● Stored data
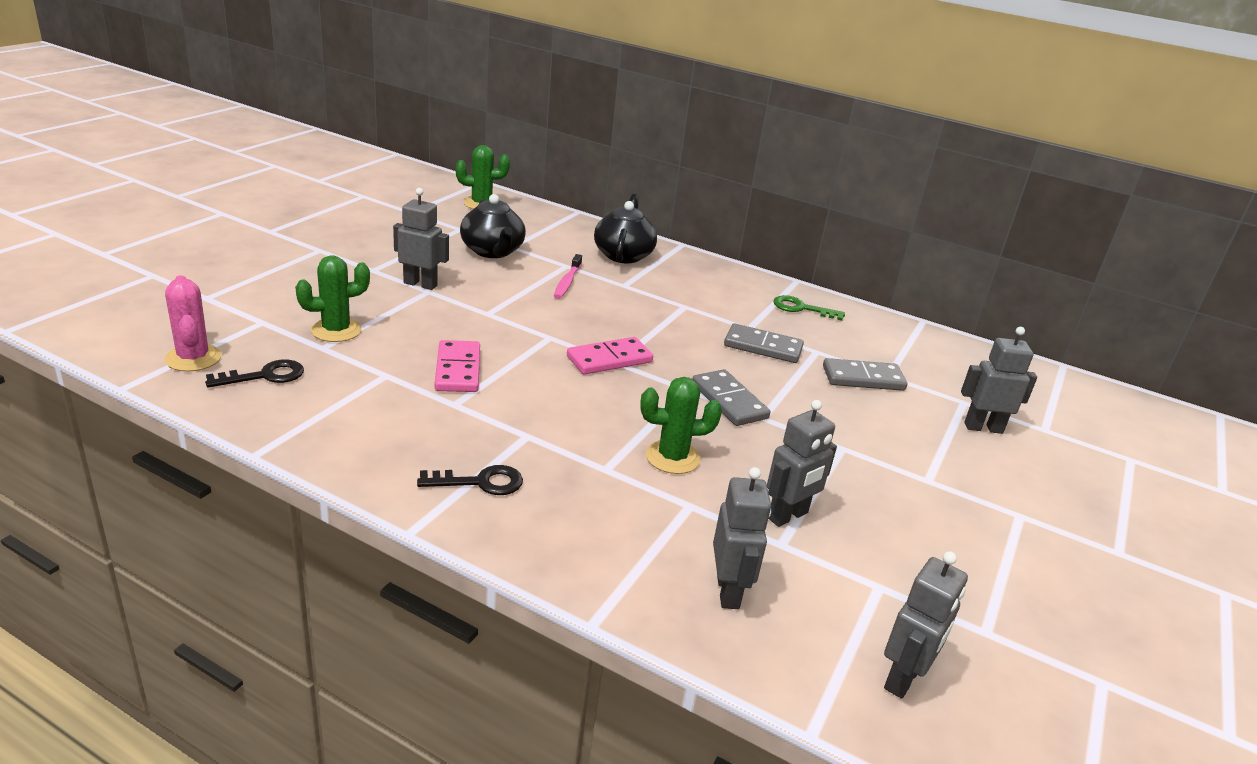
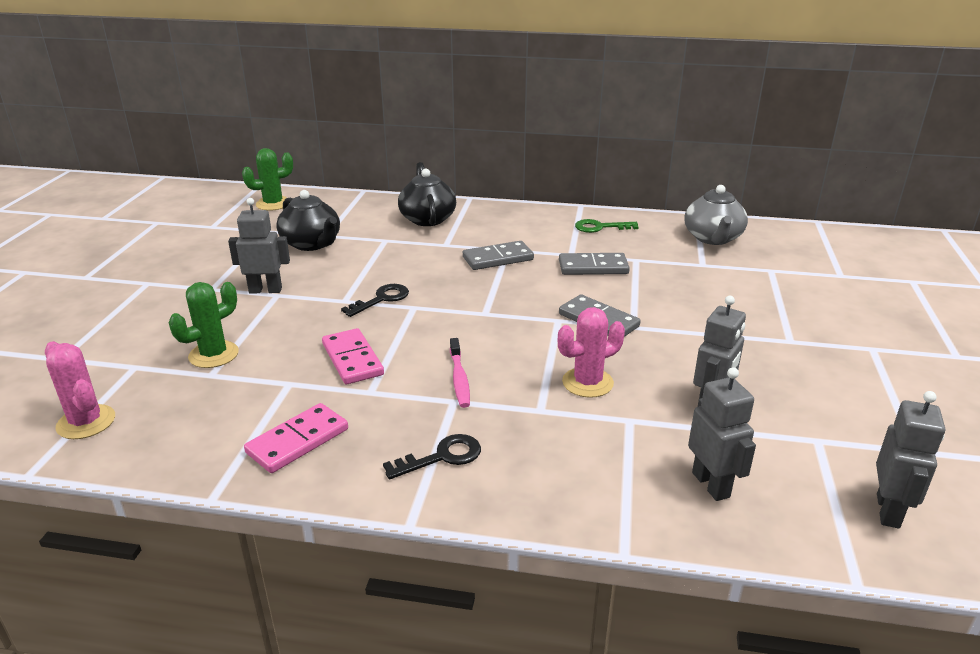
camera: 15 degrees left, 0 degrees up
black key [205,360,304,388] -> black key moved to [341,284,409,317]
pink toothbrush [554,254,582,299] -> pink toothbrush moved to [450,338,470,408]
pink domino [567,337,653,375] -> pink domino moved to [244,403,348,473]
green cactus [640,377,722,474] -> pink cactus [558,307,625,398]
grey domino [823,358,907,391] -> grey domino moved to [463,241,534,270]
grey robot [961,327,1037,434] -> none
none -> grey teapot [685,185,748,245]

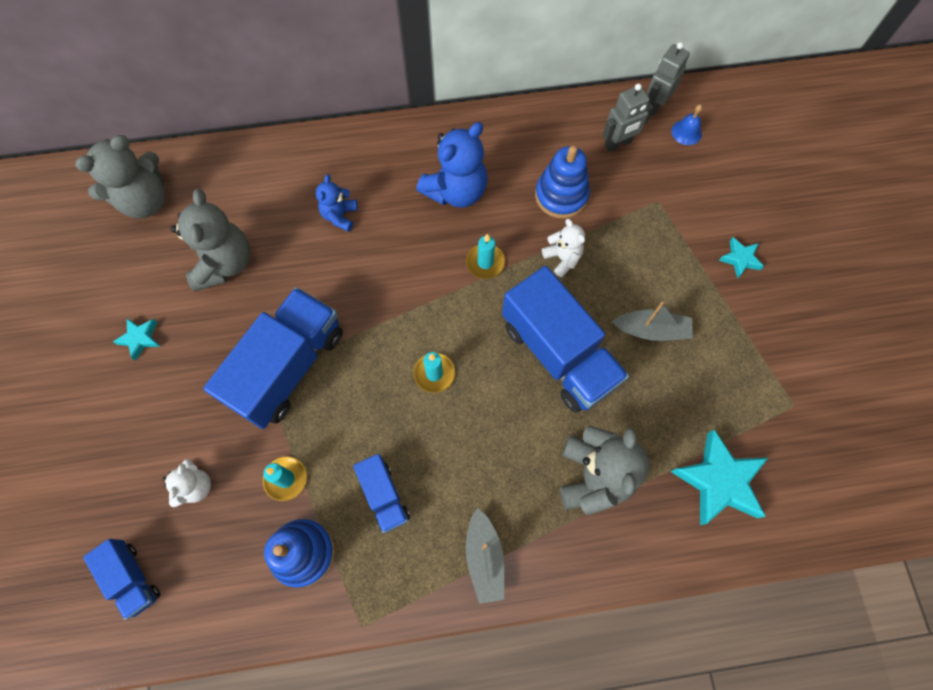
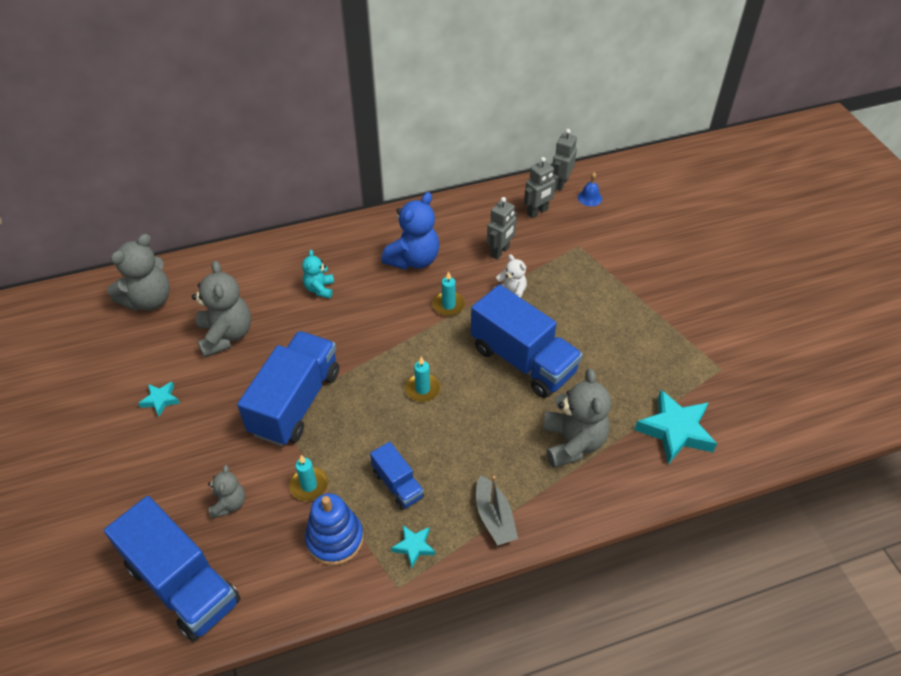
camera: 10 degrees left, 20 degrees down
blue truck [83,539,160,620] -> blue truck [104,496,241,642], size x1.98
white teddy bear [163,459,211,507] -> grey teddy bear [208,465,245,518]
blue teddy bear [316,174,358,232] -> turquoise teddy bear [302,250,334,299]
blue stacking toy [535,146,590,219] -> grey robot [487,197,517,260]
grey boat [612,302,693,341] -> none
turquoise star [719,237,764,278] -> turquoise star moved to [391,525,435,569]

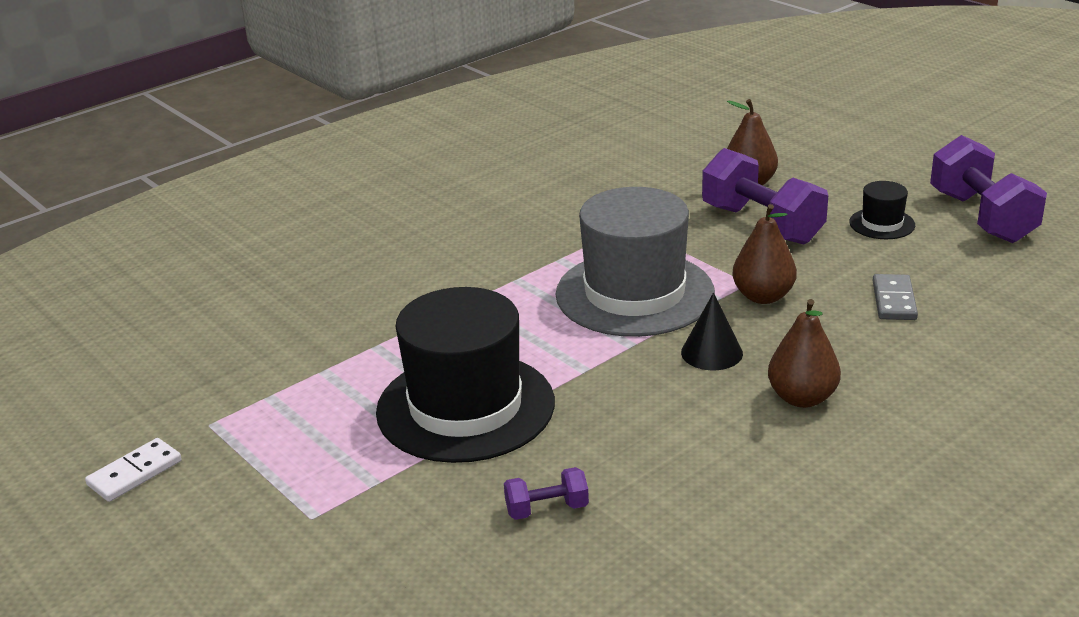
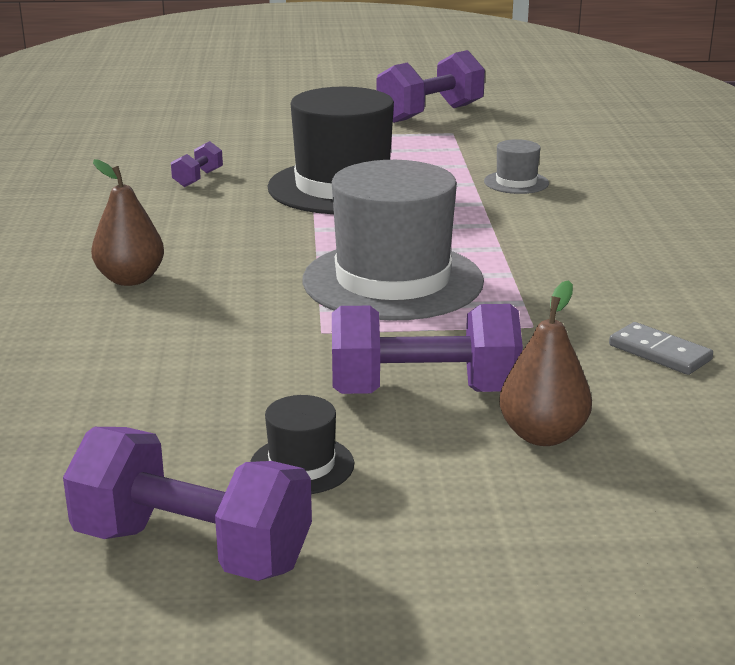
camera: 125 degrees right, 5 degrees down
white domino [85,438,182,502] -> purple dumbbell [376,50,485,123]
black cone [681,293,743,370] -> none
brown pear [732,204,797,304] -> none
grey domino [873,274,918,320] -> grey domino moved to [609,322,713,375]
none -> grey hat [484,139,549,194]

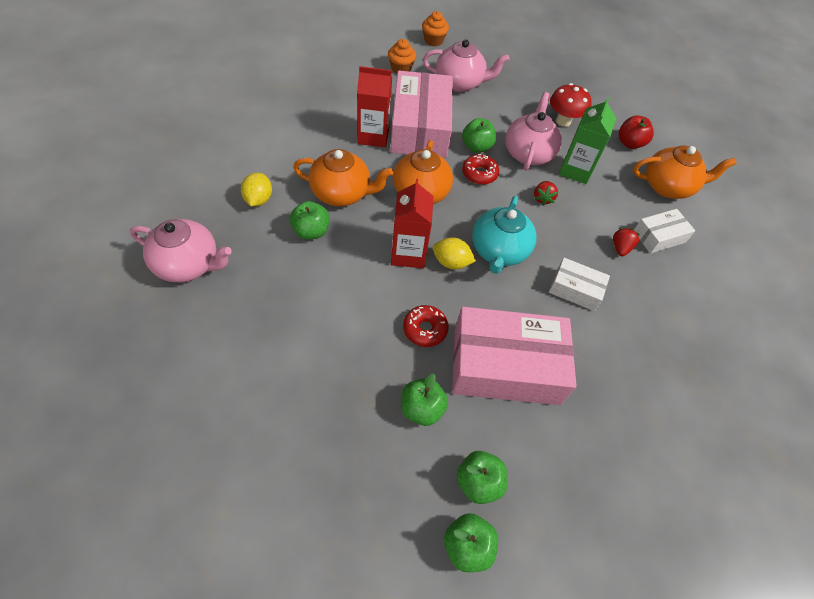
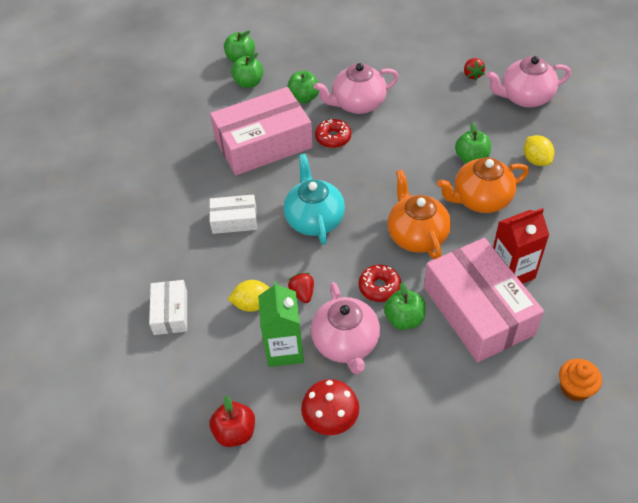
camera: 160 degrees right, 5 degrees down
red carton [391,179,433,268] -> none
orange cupcake [422,11,449,46] -> none
pink teapot [423,39,509,92] -> pink teapot moved to [314,63,399,114]
yellow lemon [433,237,476,269] -> yellow lemon moved to [227,280,270,312]
red strawberry [613,228,640,256] -> red strawberry moved to [464,58,485,81]
orange teapot [633,145,737,199] -> none
white box [634,209,695,253] -> white box turned 45 degrees counterclockwise [149,280,187,335]

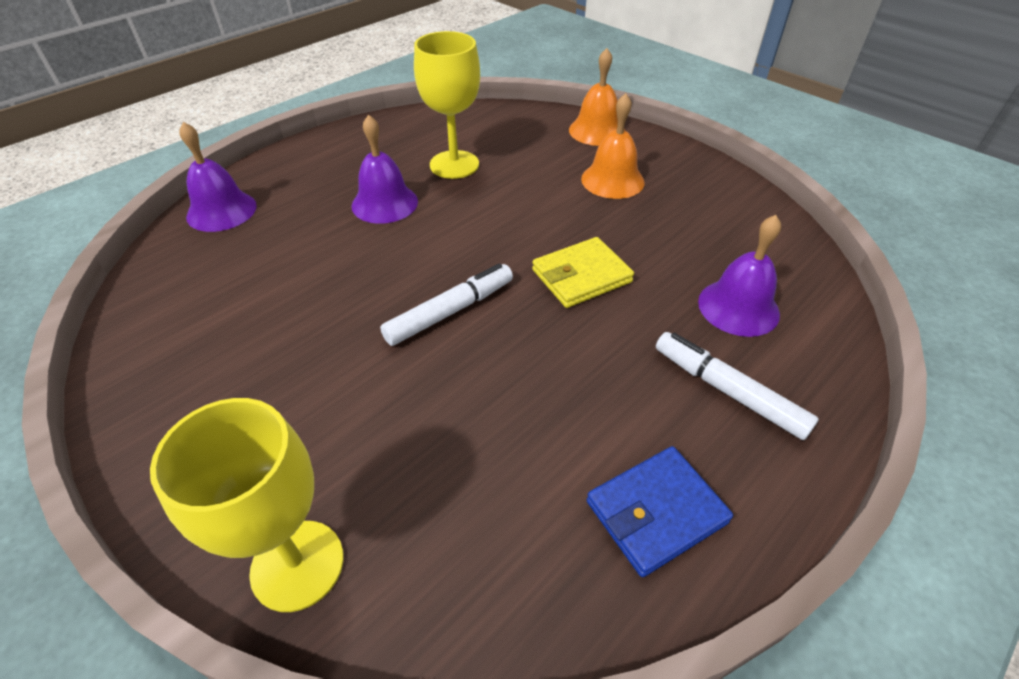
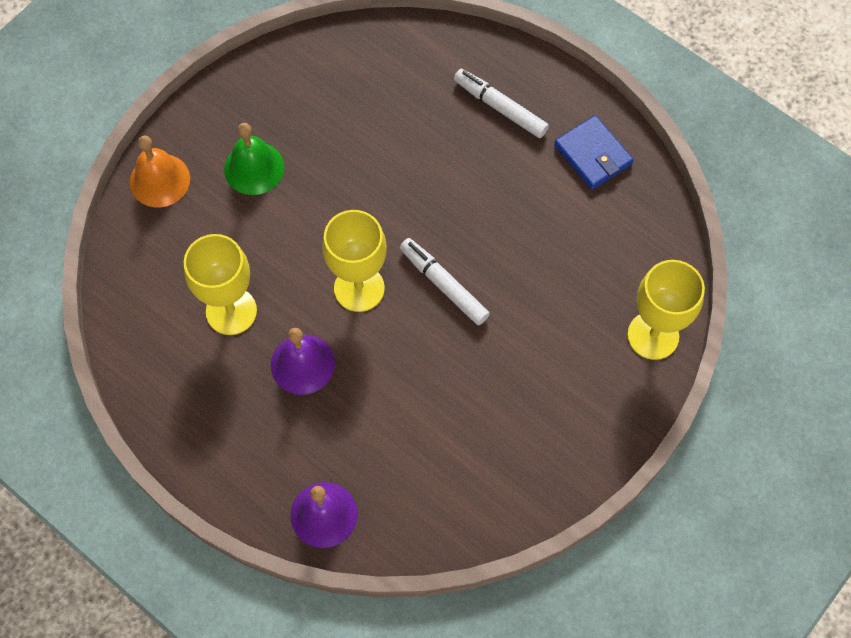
camera: 95 degrees left, 20 degrees up
yellow wallet [532,237,634,308] -> none
orange bell [581,93,645,199] -> green bell [224,123,284,195]
white marker [656,332,819,440] -> white marker turned 90 degrees clockwise [454,69,549,138]
purple bell [698,215,781,337] -> none
none -> yellow goblet [322,210,387,312]

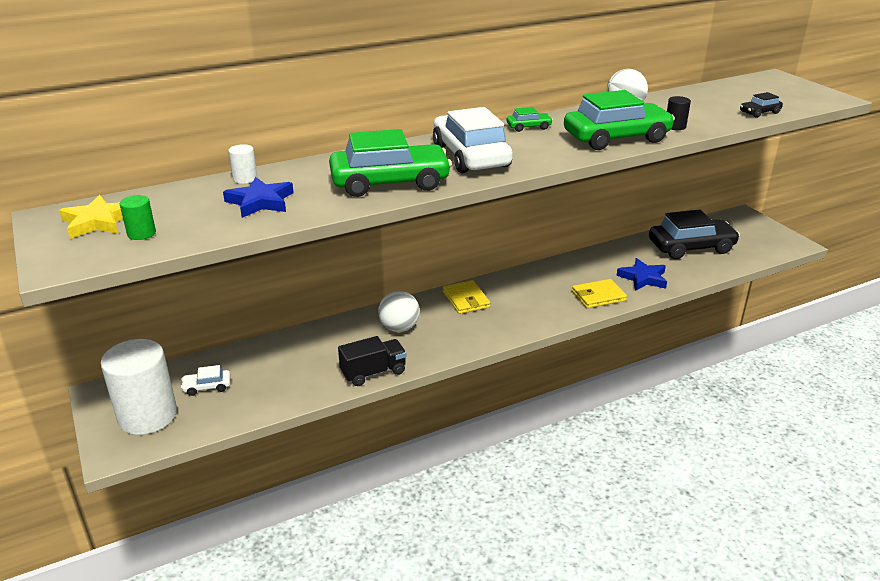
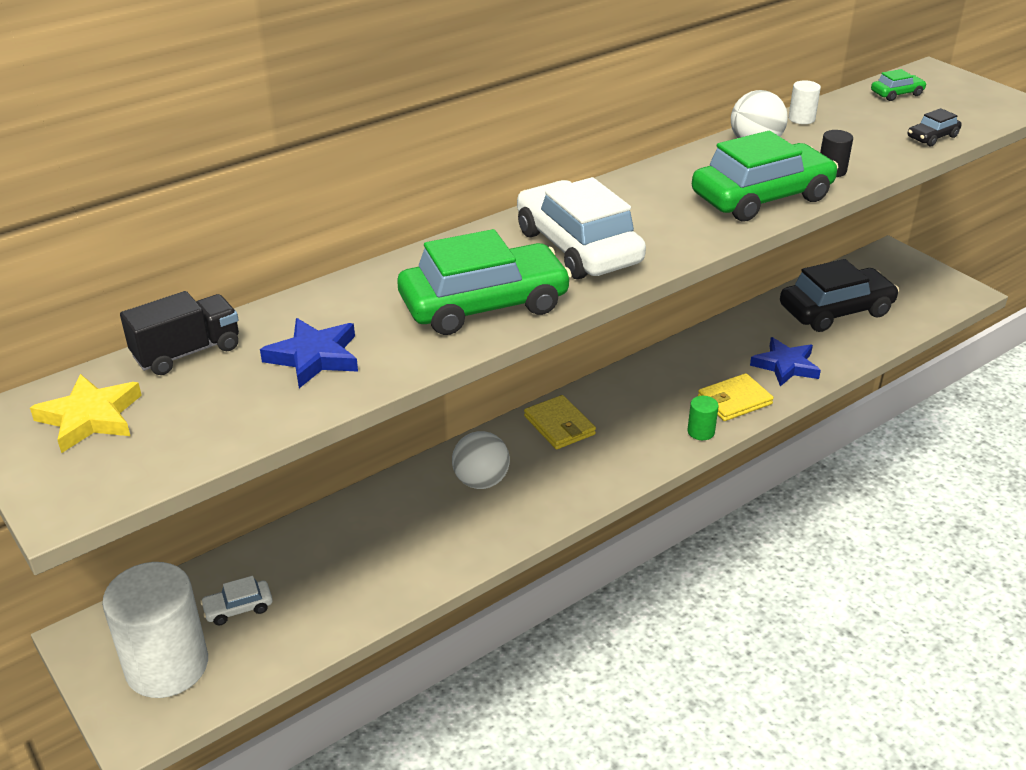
camera: 10 degrees left, 5 degrees up
green cylinder [120,195,156,240] -> green cylinder moved to [687,396,719,440]
white cylinder [228,144,257,184] -> white cylinder moved to [788,80,821,124]
black truck [338,336,407,386] -> black truck moved to [120,291,239,375]
green car [507,107,553,132] -> green car moved to [871,69,927,101]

● Task requirements
Quote the entries above word for word. Leave the images out.

● Your solution
camera: 15 degrees left, 0 degrees up
black key [205,360,304,388] -> black key moved to [341,284,409,317]
pink toothbrush [554,254,582,299] -> pink toothbrush moved to [450,338,470,408]
pink domino [567,337,653,375] -> pink domino moved to [244,403,348,473]
green cactus [640,377,722,474] -> pink cactus [558,307,625,398]
grey domino [823,358,907,391] -> grey domino moved to [463,241,534,270]
grey robot [961,327,1037,434] -> none
none -> grey teapot [685,185,748,245]

camera: 10 degrees left, 20 degrees down
blue truck [83,539,160,620] -> blue truck [104,496,241,642], size x1.98
white teddy bear [163,459,211,507] -> grey teddy bear [208,465,245,518]
blue teddy bear [316,174,358,232] -> turquoise teddy bear [302,250,334,299]
blue stacking toy [535,146,590,219] -> grey robot [487,197,517,260]
grey boat [612,302,693,341] -> none
turquoise star [719,237,764,278] -> turquoise star moved to [391,525,435,569]

camera: 125 degrees right, 5 degrees down
white domino [85,438,182,502] -> purple dumbbell [376,50,485,123]
black cone [681,293,743,370] -> none
brown pear [732,204,797,304] -> none
grey domino [873,274,918,320] -> grey domino moved to [609,322,713,375]
none -> grey hat [484,139,549,194]

camera: 160 degrees right, 5 degrees down
red carton [391,179,433,268] -> none
orange cupcake [422,11,449,46] -> none
pink teapot [423,39,509,92] -> pink teapot moved to [314,63,399,114]
yellow lemon [433,237,476,269] -> yellow lemon moved to [227,280,270,312]
red strawberry [613,228,640,256] -> red strawberry moved to [464,58,485,81]
orange teapot [633,145,737,199] -> none
white box [634,209,695,253] -> white box turned 45 degrees counterclockwise [149,280,187,335]

camera: 95 degrees left, 20 degrees up
yellow wallet [532,237,634,308] -> none
orange bell [581,93,645,199] -> green bell [224,123,284,195]
white marker [656,332,819,440] -> white marker turned 90 degrees clockwise [454,69,549,138]
purple bell [698,215,781,337] -> none
none -> yellow goblet [322,210,387,312]

camera: 10 degrees left, 5 degrees up
green cylinder [120,195,156,240] -> green cylinder moved to [687,396,719,440]
white cylinder [228,144,257,184] -> white cylinder moved to [788,80,821,124]
black truck [338,336,407,386] -> black truck moved to [120,291,239,375]
green car [507,107,553,132] -> green car moved to [871,69,927,101]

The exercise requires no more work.